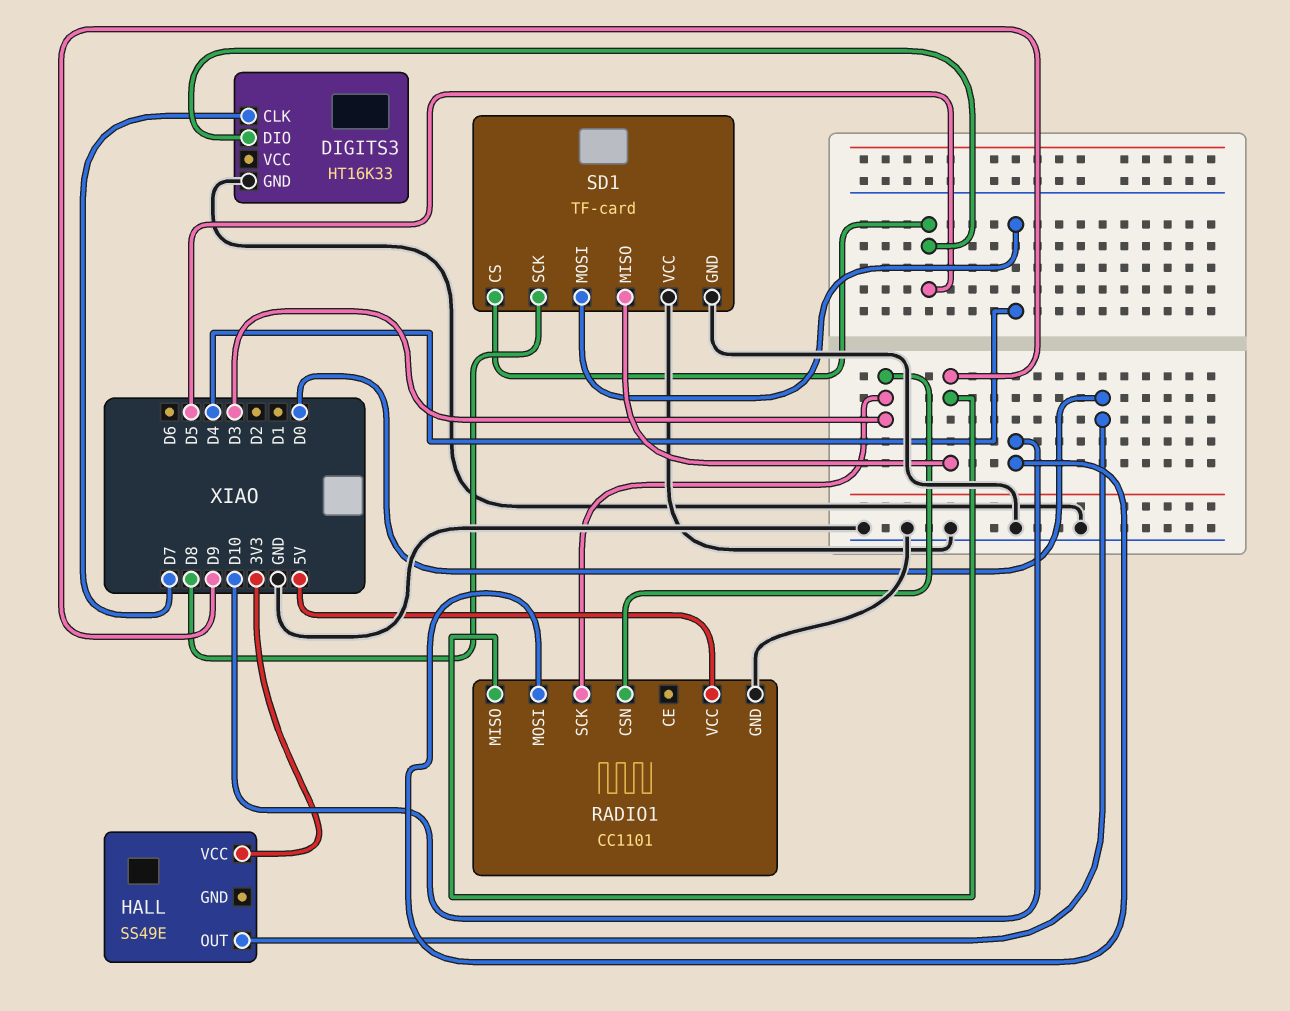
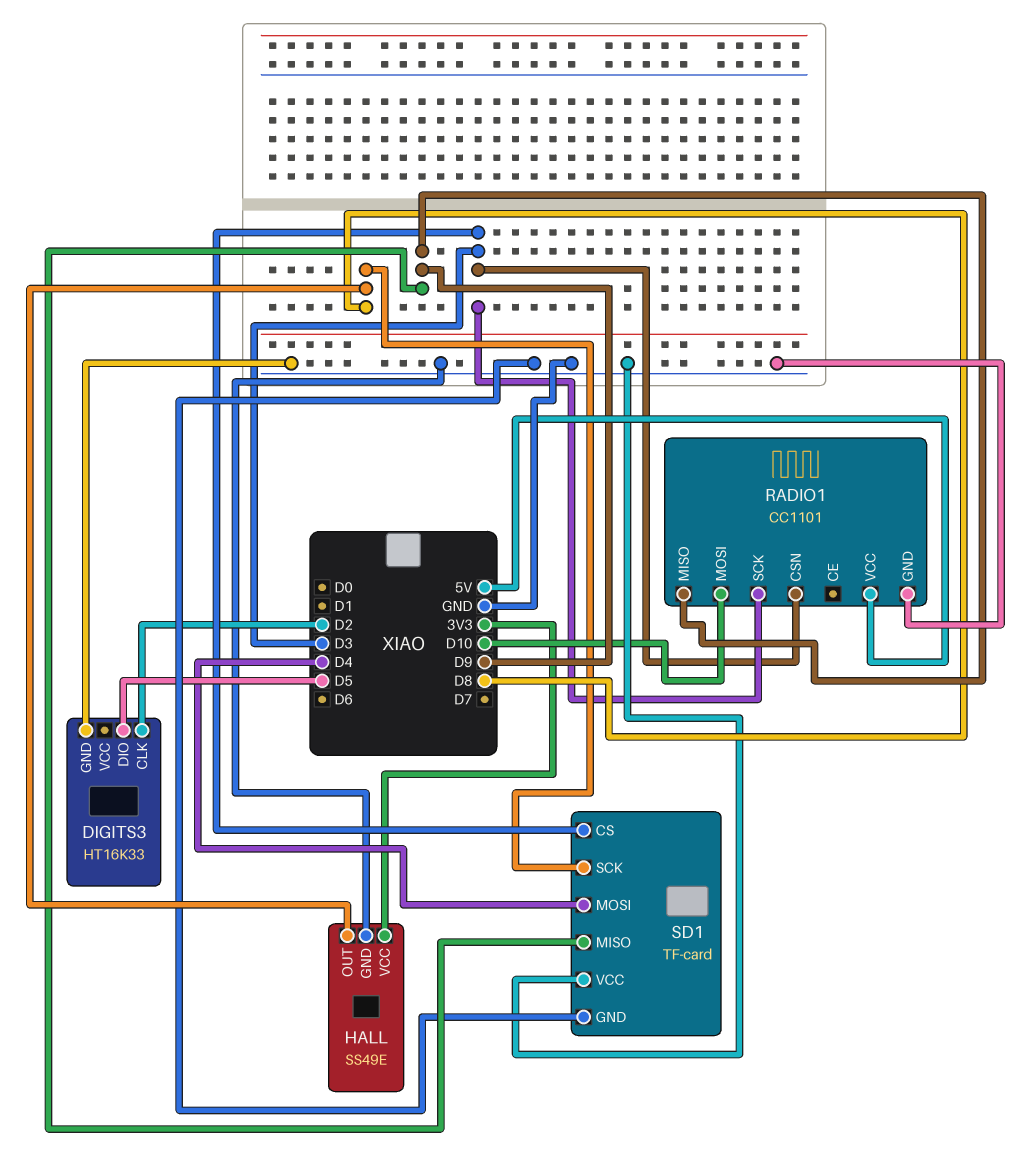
DIGITS3 pin CLK: D7 -> D2
HALL pin GND: none -> GND
HALL pin OUT: D0 -> D8
SD1 pin CS: D5 -> D3

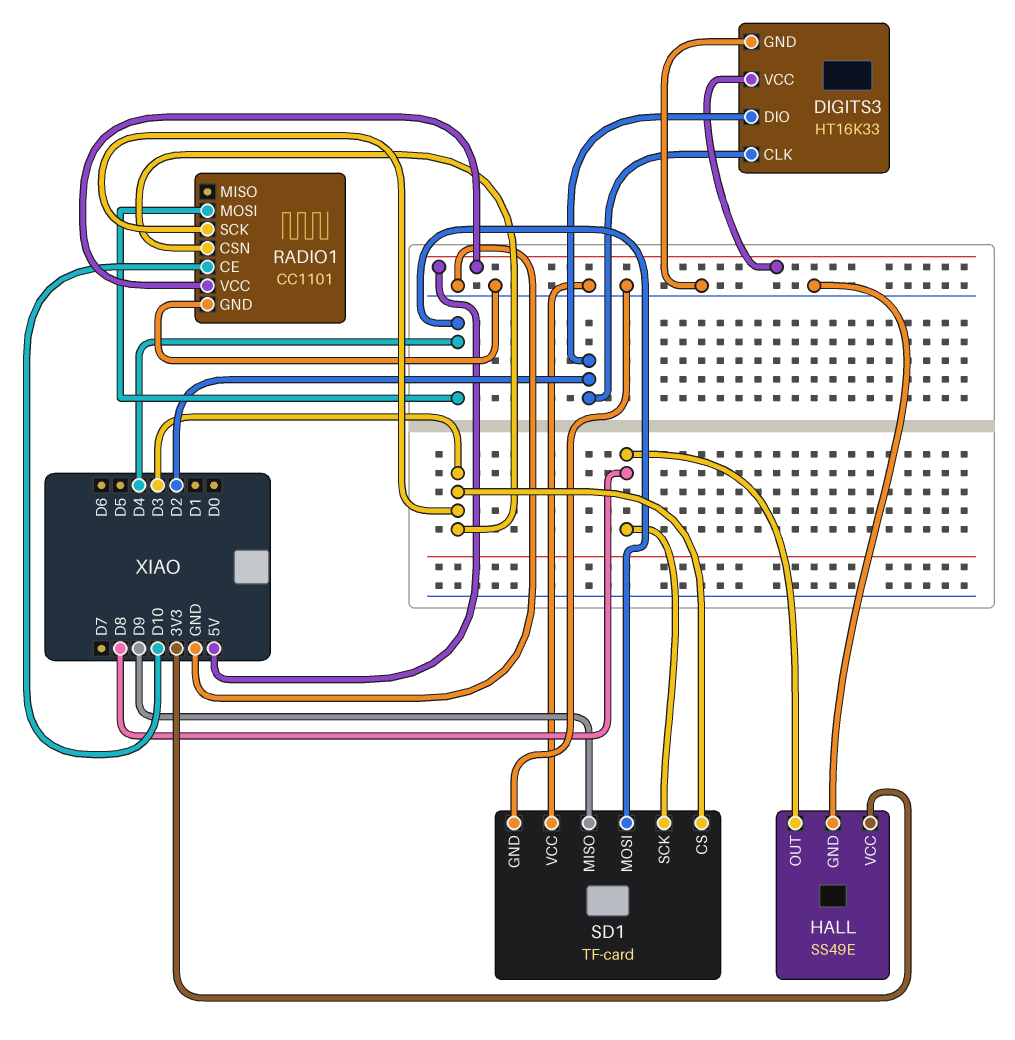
DIGITS3 pin DIO: D5 -> D2
DIGITS3 pin VCC: none -> 5V
RADIO1 pin CE: none -> D10
RADIO1 pin MISO: D9 -> none
RADIO1 pin MOSI: D10 -> D4

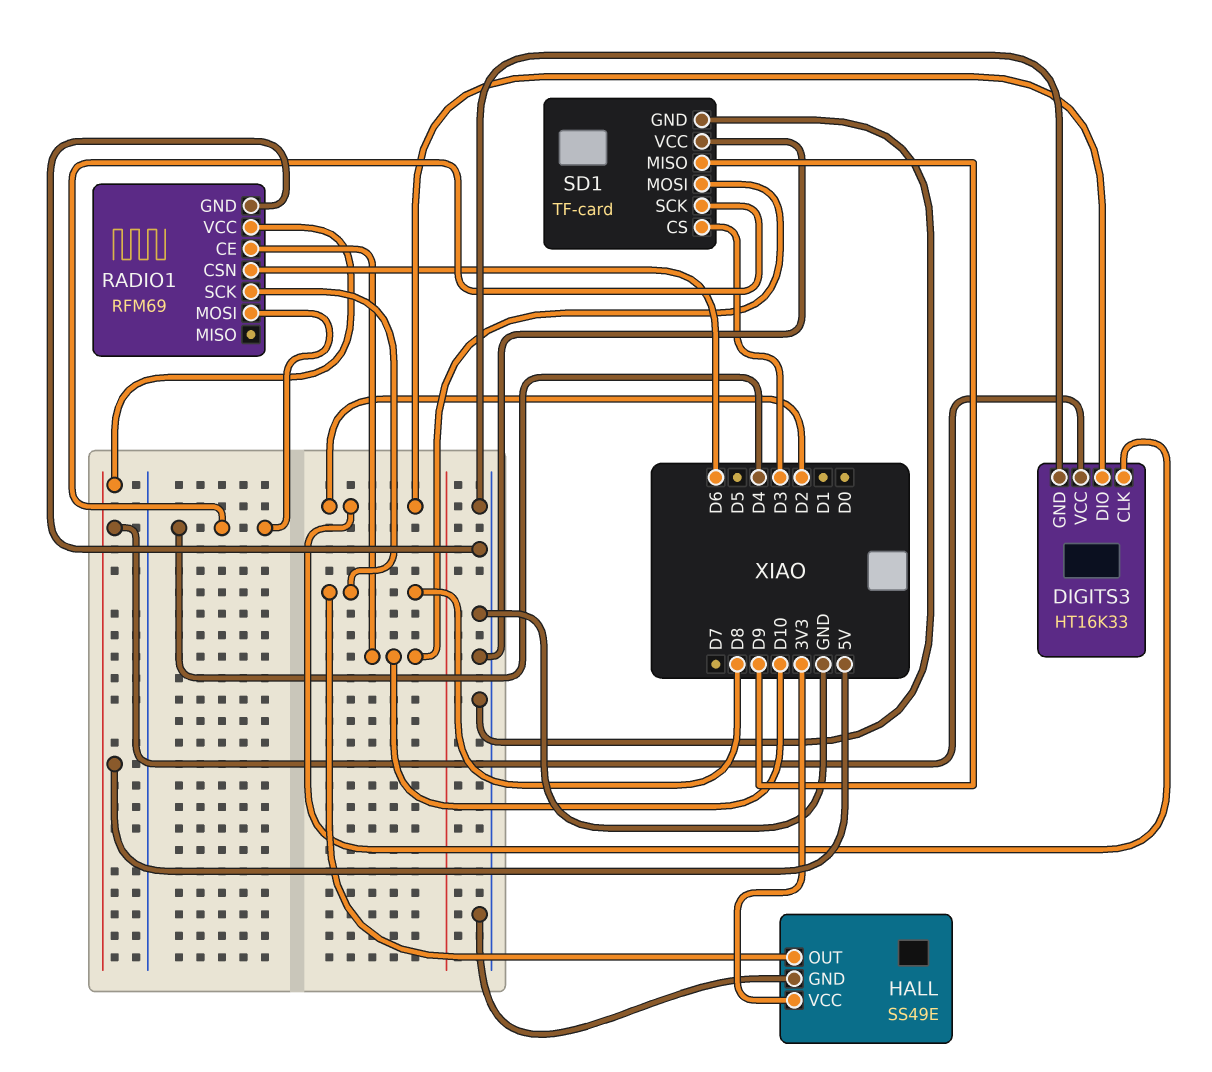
RADIO1: CC1101 -> RFM69
RADIO1 pin CSN: D3 -> D6
RADIO1 pin SCK: D3 -> D8
SD1 pin MOSI: D4 -> D10
SD1 pin SCK: D8 -> D4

----

» **DESCRIPTION OF THE TASK**:
Report every line containing the string "HALL" in the material.

» **REPLY**:
HALL pin GND: none -> GND
HALL pin OUT: D0 -> D8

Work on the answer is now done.